====== LISTING
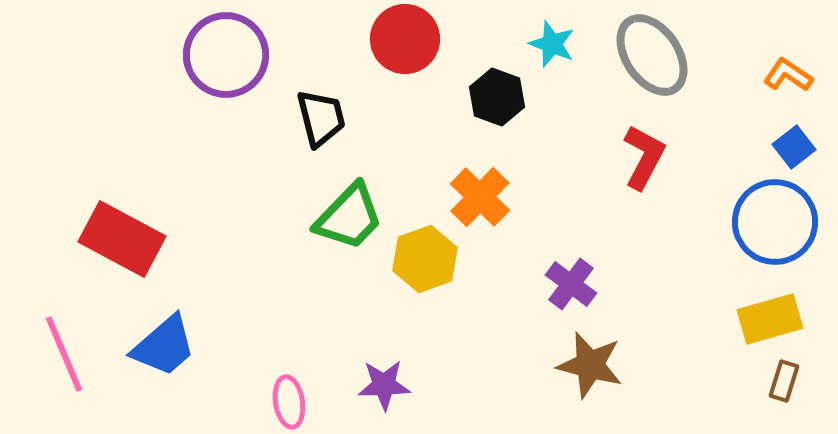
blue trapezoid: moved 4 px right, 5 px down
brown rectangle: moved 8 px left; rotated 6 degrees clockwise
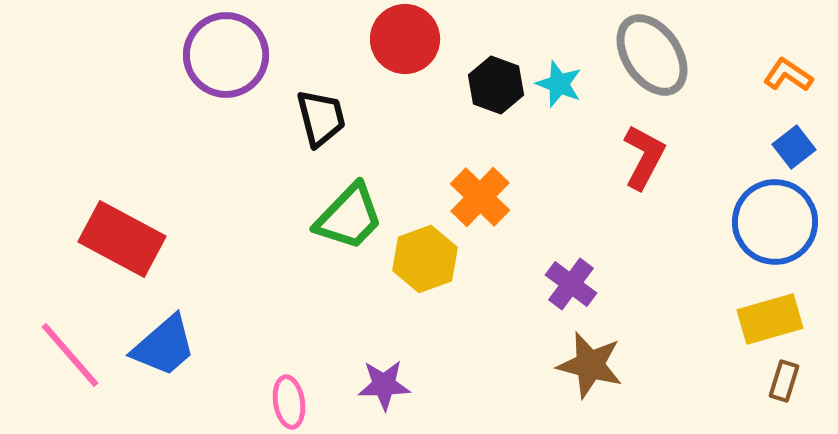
cyan star: moved 7 px right, 40 px down
black hexagon: moved 1 px left, 12 px up
pink line: moved 6 px right, 1 px down; rotated 18 degrees counterclockwise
============
▶ **OBJECTIVE**: Retype the lines above word for word, leaving the pictures out.

▶ **ANSWER TO THIS TASK**:
blue trapezoid: moved 4 px right, 5 px down
brown rectangle: moved 8 px left; rotated 6 degrees clockwise
cyan star: moved 7 px right, 40 px down
black hexagon: moved 1 px left, 12 px up
pink line: moved 6 px right, 1 px down; rotated 18 degrees counterclockwise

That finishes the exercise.